**What needs to be done**: Using the entries below, output exactly the line containing "(645, 333) = (462, 215): black jar -> none" and all lines that follow it to the end.

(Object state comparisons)
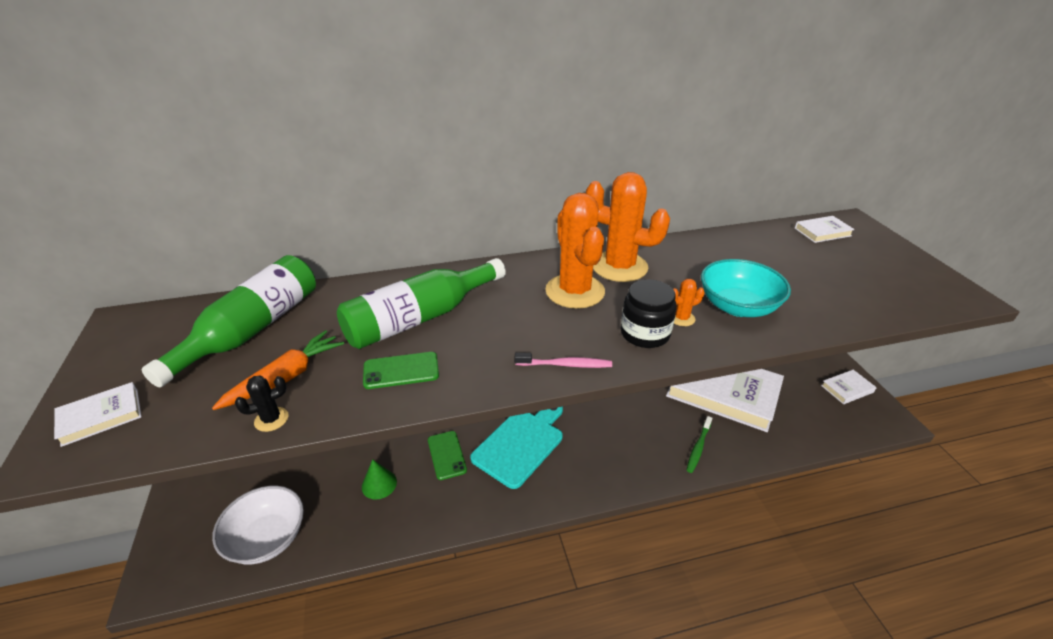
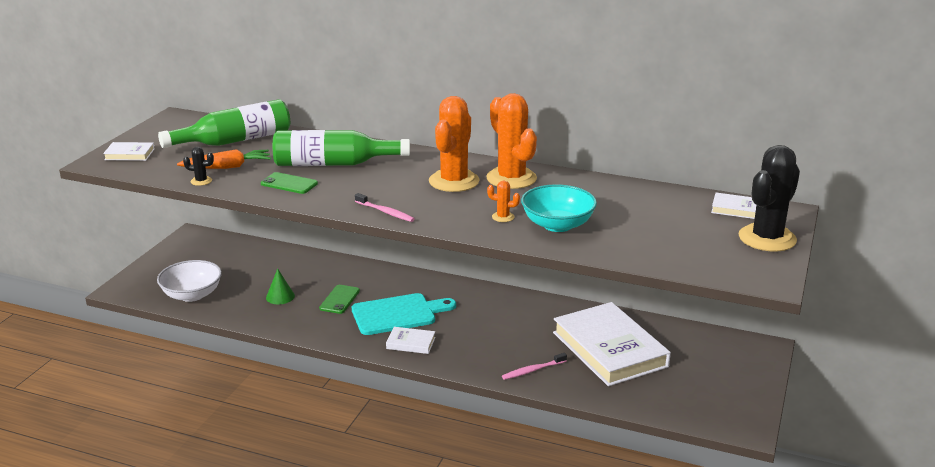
camera: 35 degrees right, 10 degrees down
(645, 333) = (462, 215): black jar -> none
(698, 447) = (533, 370): green toothbrush -> pink toothbrush
(847, 389) = (738, 394): white book -> white book (411, 343)
(888, 253) = (767, 238): none -> black cactus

**Reply to the exercise**:
(645, 333) = (462, 215): black jar -> none
(698, 447) = (533, 370): green toothbrush -> pink toothbrush
(847, 389) = (738, 394): white book -> white book (411, 343)
(888, 253) = (767, 238): none -> black cactus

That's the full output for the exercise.